__What is expected__. Your task is to return the line containing "where | amount |" and each line after it through the end of the entries, exactly, with no other lines.
**** Available records ****
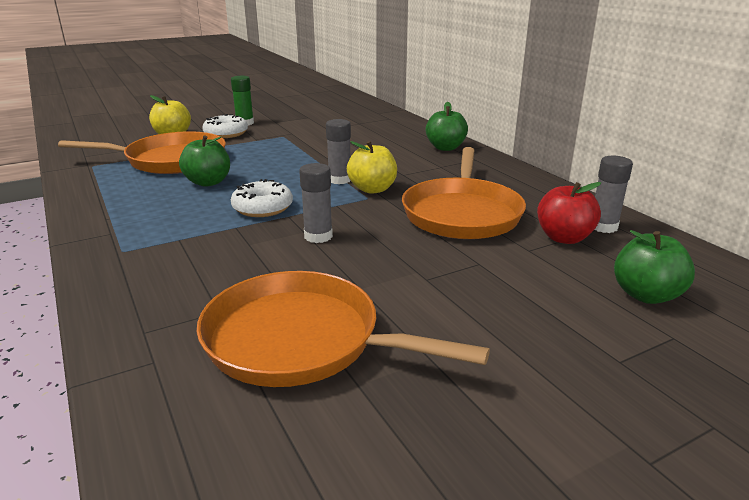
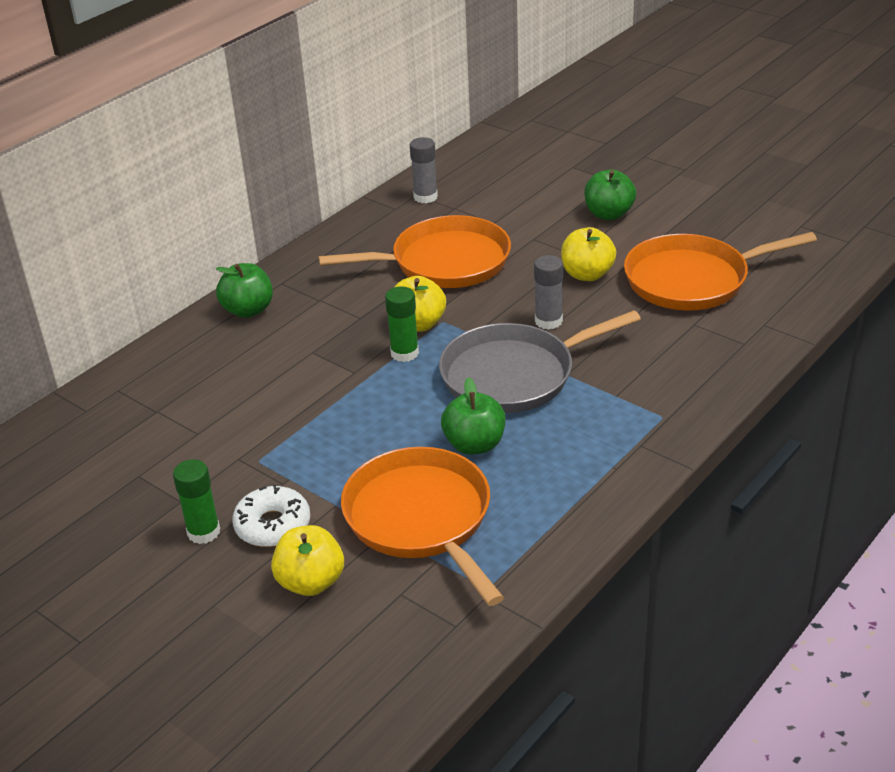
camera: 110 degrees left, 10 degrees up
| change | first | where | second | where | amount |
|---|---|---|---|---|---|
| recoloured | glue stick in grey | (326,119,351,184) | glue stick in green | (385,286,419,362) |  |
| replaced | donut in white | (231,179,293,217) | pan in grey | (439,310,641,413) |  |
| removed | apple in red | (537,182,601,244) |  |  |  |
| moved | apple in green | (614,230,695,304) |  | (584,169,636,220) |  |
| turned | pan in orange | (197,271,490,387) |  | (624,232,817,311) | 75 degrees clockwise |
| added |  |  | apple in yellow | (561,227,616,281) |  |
****
__Written solution__.
| change | first | where | second | where | amount |
|---|---|---|---|---|---|
| recoloured | glue stick in grey | (326,119,351,184) | glue stick in green | (385,286,419,362) |  |
| replaced | donut in white | (231,179,293,217) | pan in grey | (439,310,641,413) |  |
| removed | apple in red | (537,182,601,244) |  |  |  |
| moved | apple in green | (614,230,695,304) |  | (584,169,636,220) |  |
| turned | pan in orange | (197,271,490,387) |  | (624,232,817,311) | 75 degrees clockwise |
| added |  |  | apple in yellow | (561,227,616,281) |  |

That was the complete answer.